● Aim of the task:
Once you find the line with "black triangle: (57, 23)" in the data that follows, repeat it and every line after it exactly, through the line with "black star: (174, 225) -> (30, 126), moved".

● Material to process:
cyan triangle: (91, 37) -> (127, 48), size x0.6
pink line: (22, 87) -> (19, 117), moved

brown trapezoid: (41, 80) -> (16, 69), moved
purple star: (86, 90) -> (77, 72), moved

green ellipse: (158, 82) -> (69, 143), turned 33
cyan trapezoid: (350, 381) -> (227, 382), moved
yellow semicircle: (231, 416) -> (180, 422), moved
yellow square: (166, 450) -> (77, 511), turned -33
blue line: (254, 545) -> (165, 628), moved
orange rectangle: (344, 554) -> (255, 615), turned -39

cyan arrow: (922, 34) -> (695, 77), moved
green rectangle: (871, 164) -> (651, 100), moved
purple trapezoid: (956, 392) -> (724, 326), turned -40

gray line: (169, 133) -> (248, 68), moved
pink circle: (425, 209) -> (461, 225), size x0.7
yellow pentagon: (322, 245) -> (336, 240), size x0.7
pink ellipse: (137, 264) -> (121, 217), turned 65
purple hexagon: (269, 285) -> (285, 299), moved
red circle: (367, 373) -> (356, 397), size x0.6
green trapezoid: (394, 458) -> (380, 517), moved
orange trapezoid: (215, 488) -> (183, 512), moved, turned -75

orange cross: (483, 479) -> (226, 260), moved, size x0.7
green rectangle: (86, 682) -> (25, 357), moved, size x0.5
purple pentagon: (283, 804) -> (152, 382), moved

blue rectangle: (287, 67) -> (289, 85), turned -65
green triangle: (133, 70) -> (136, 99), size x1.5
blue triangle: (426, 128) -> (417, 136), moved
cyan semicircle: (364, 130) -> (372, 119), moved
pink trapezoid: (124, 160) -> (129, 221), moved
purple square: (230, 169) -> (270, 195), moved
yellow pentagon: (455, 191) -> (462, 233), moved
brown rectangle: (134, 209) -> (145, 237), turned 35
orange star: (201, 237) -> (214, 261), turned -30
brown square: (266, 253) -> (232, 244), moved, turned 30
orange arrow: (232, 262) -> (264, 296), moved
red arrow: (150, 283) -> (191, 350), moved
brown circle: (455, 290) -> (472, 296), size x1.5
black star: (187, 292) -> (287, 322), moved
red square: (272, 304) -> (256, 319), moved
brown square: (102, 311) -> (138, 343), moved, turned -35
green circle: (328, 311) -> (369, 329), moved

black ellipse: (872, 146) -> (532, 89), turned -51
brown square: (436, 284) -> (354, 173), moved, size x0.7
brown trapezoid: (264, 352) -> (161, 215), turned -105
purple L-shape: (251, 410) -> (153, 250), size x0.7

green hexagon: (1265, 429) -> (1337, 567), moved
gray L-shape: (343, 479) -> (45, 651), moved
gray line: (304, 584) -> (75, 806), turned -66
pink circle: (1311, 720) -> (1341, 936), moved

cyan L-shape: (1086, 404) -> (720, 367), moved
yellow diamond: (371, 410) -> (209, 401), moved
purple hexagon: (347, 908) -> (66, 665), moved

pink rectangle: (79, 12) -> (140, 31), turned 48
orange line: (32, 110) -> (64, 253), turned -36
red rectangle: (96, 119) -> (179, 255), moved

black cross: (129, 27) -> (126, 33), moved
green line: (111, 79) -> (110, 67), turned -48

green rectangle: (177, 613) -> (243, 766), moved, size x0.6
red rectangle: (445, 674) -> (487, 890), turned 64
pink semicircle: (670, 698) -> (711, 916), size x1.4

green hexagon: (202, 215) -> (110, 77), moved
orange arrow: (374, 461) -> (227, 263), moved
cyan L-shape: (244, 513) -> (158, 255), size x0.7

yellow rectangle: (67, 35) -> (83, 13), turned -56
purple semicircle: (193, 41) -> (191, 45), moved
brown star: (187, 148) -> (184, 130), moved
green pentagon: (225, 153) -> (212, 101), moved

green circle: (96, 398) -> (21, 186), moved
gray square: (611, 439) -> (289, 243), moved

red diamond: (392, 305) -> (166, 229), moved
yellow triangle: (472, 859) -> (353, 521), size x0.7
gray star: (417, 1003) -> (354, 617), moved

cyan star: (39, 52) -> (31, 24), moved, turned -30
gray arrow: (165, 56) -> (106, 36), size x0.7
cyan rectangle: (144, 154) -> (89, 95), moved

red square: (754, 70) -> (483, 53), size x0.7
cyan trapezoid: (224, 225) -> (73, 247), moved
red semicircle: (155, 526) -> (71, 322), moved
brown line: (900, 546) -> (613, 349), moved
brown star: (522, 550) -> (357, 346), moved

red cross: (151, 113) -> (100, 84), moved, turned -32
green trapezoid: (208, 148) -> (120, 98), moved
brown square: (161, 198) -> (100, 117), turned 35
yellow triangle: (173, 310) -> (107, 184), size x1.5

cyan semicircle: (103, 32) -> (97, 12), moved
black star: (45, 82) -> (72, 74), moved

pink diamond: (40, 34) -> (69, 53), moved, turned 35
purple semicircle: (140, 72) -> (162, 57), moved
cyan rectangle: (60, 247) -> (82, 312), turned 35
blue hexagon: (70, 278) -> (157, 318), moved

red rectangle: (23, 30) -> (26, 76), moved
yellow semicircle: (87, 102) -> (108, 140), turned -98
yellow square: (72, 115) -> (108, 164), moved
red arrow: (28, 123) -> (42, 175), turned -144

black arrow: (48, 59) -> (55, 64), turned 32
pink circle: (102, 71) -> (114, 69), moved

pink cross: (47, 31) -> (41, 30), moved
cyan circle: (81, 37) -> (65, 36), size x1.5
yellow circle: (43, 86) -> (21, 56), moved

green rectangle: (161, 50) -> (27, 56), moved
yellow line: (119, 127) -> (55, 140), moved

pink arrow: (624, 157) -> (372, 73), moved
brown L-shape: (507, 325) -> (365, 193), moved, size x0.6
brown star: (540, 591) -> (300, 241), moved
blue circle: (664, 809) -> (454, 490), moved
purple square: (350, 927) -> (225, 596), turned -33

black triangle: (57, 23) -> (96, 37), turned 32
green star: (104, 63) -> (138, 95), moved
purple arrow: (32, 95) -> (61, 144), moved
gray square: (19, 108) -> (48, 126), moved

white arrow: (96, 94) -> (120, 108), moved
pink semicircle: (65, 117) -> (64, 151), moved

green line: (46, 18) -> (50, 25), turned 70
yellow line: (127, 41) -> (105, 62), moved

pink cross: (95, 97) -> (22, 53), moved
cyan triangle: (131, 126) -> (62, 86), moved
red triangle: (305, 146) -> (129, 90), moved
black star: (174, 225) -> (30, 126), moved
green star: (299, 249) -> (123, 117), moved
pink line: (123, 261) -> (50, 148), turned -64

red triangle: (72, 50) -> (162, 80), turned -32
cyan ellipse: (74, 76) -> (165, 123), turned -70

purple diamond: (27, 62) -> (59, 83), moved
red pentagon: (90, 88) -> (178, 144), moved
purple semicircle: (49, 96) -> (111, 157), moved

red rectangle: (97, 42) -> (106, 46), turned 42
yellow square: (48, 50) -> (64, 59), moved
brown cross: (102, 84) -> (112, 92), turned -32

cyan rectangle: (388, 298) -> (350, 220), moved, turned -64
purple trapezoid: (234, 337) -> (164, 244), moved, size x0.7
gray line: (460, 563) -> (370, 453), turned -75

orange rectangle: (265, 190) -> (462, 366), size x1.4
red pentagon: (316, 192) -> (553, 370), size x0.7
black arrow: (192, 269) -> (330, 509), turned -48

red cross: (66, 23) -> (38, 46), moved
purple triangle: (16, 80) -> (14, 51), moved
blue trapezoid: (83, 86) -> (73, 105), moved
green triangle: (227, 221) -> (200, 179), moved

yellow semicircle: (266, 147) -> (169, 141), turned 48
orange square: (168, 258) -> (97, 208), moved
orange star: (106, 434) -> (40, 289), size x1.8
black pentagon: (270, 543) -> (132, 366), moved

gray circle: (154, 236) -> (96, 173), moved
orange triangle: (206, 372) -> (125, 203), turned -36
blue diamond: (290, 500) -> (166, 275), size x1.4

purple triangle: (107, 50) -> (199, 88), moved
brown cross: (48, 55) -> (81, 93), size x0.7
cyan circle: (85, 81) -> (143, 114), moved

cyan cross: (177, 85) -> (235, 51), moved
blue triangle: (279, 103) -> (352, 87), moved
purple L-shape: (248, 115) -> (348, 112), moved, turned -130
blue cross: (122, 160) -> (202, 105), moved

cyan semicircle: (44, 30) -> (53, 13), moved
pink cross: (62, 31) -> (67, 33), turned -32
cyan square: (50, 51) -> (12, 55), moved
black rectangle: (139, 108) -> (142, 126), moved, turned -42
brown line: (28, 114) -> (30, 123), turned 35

● Answer to this task:
black triangle: (57, 23) -> (96, 37), turned 32
green star: (104, 63) -> (138, 95), moved
purple arrow: (32, 95) -> (61, 144), moved
gray square: (19, 108) -> (48, 126), moved

white arrow: (96, 94) -> (120, 108), moved
pink semicircle: (65, 117) -> (64, 151), moved

green line: (46, 18) -> (50, 25), turned 70
yellow line: (127, 41) -> (105, 62), moved

pink cross: (95, 97) -> (22, 53), moved
cyan triangle: (131, 126) -> (62, 86), moved
red triangle: (305, 146) -> (129, 90), moved
black star: (174, 225) -> (30, 126), moved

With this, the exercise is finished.